- _DIRECTIONS FOR THIS TASK_
Reading the records below, how many lines contain "cube"? Respond with a number and nothing else.

- _RECORDS FOR THE TASK_
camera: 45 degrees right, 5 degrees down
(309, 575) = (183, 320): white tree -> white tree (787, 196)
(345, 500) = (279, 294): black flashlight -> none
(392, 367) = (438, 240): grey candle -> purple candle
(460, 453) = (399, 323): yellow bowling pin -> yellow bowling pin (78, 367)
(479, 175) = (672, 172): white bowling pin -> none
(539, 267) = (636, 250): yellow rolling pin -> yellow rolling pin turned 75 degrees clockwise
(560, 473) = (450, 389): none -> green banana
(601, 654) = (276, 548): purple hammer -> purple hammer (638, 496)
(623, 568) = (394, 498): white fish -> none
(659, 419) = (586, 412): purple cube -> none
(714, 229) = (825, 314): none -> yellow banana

--

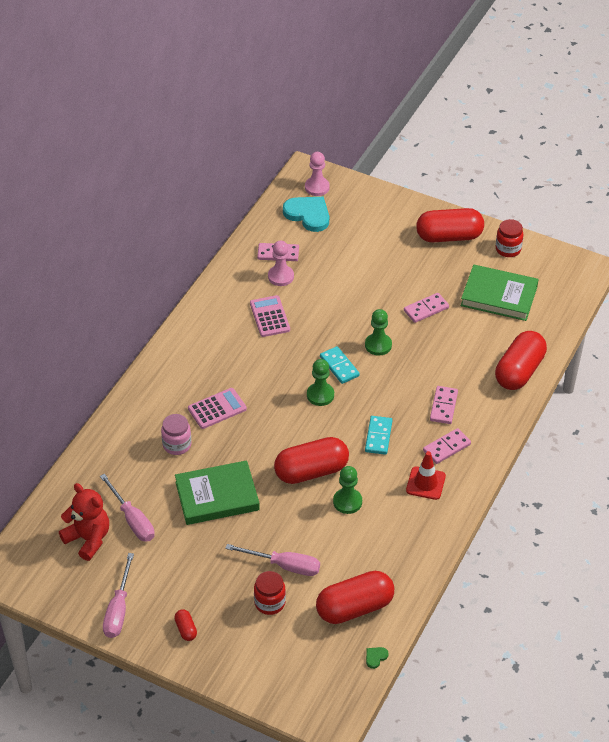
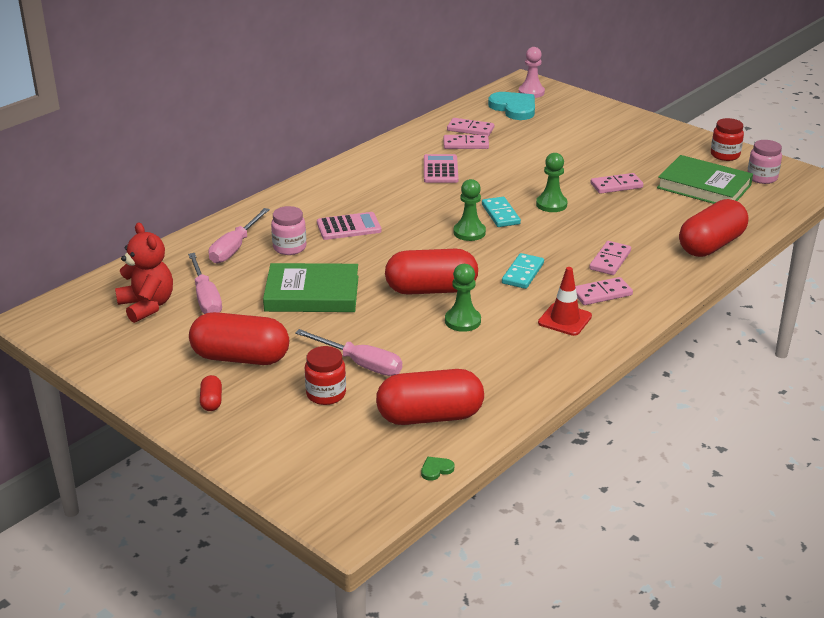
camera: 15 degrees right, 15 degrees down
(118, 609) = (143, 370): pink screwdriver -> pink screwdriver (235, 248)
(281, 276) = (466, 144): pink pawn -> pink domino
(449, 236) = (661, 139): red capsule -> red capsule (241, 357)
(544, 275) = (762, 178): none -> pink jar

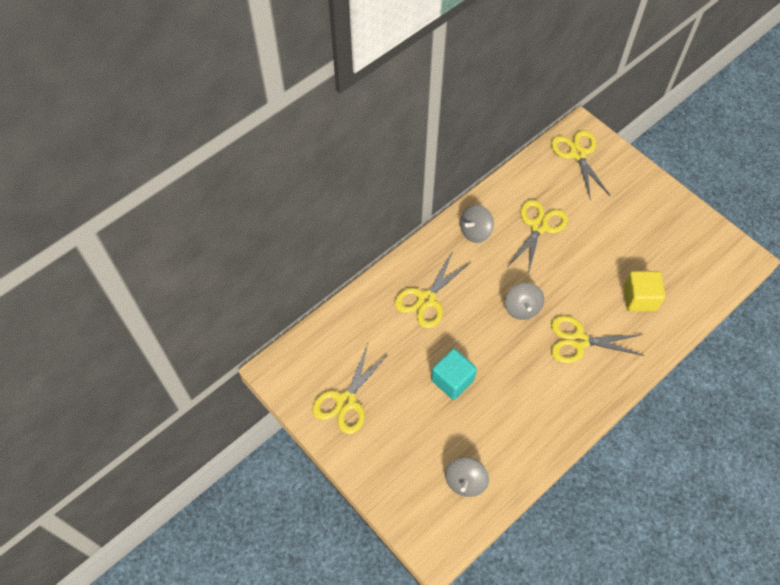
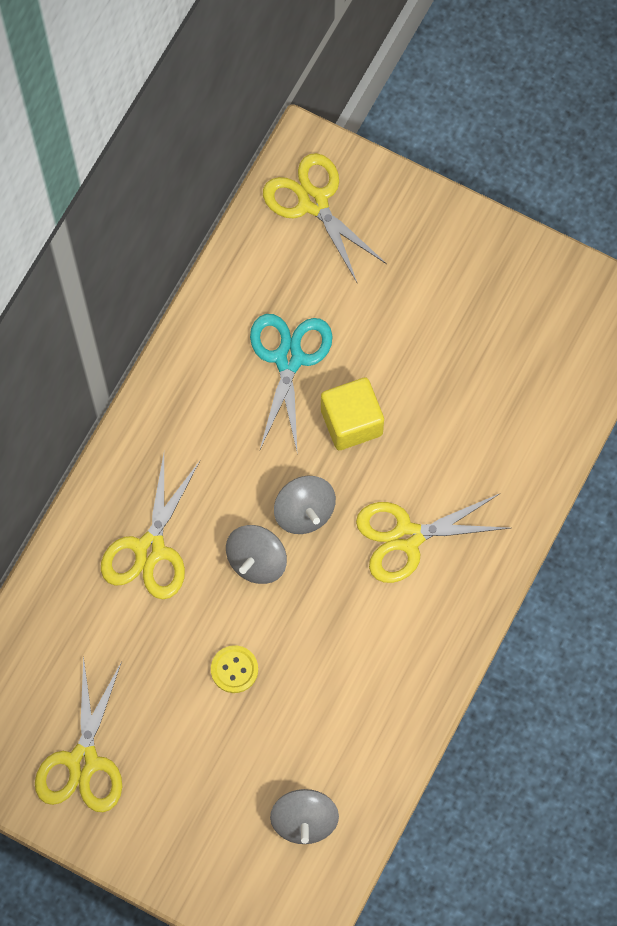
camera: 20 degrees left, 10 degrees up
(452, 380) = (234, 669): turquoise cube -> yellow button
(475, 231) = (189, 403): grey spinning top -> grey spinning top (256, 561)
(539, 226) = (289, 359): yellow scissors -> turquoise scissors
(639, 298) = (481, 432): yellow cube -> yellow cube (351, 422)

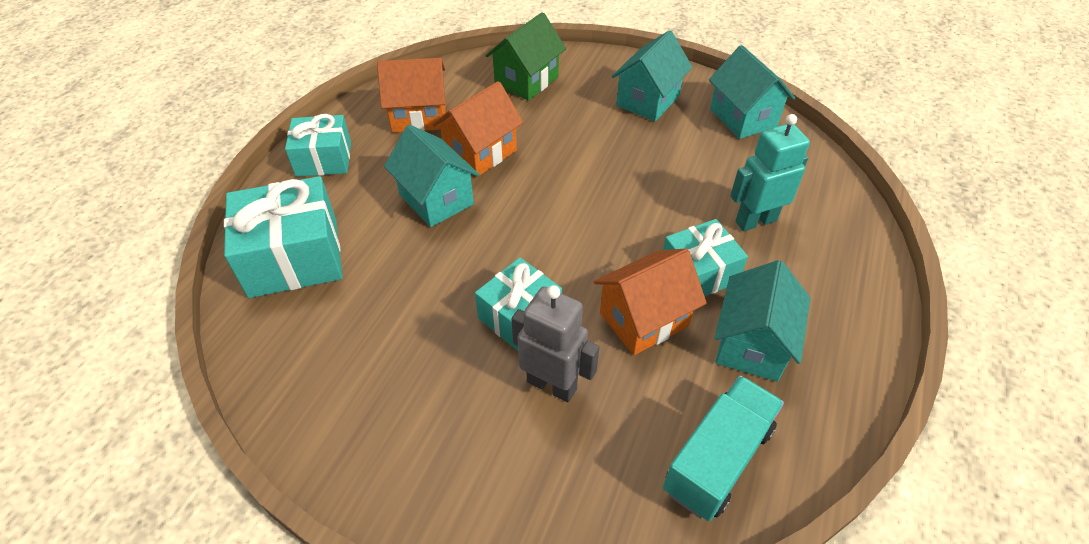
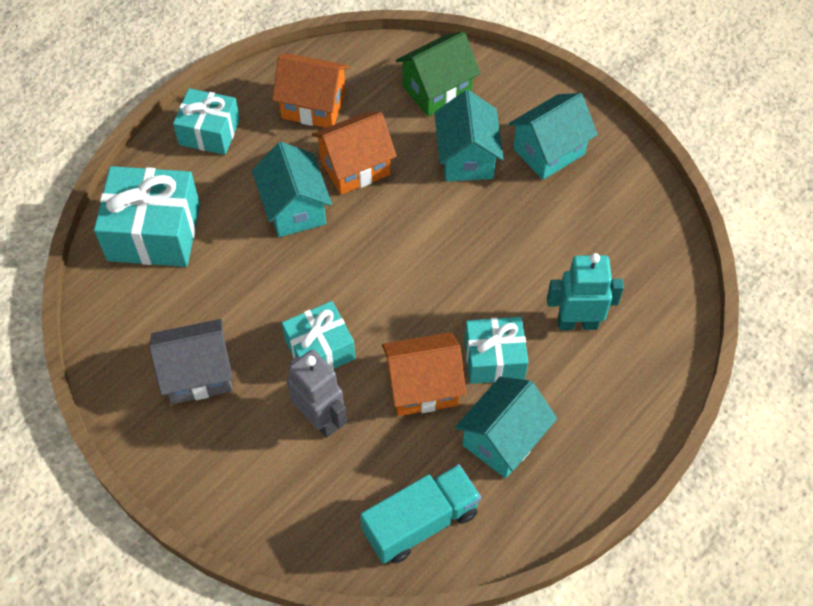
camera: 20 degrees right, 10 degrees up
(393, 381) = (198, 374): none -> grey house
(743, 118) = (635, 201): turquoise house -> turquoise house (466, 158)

- _ANSWER AREA_
3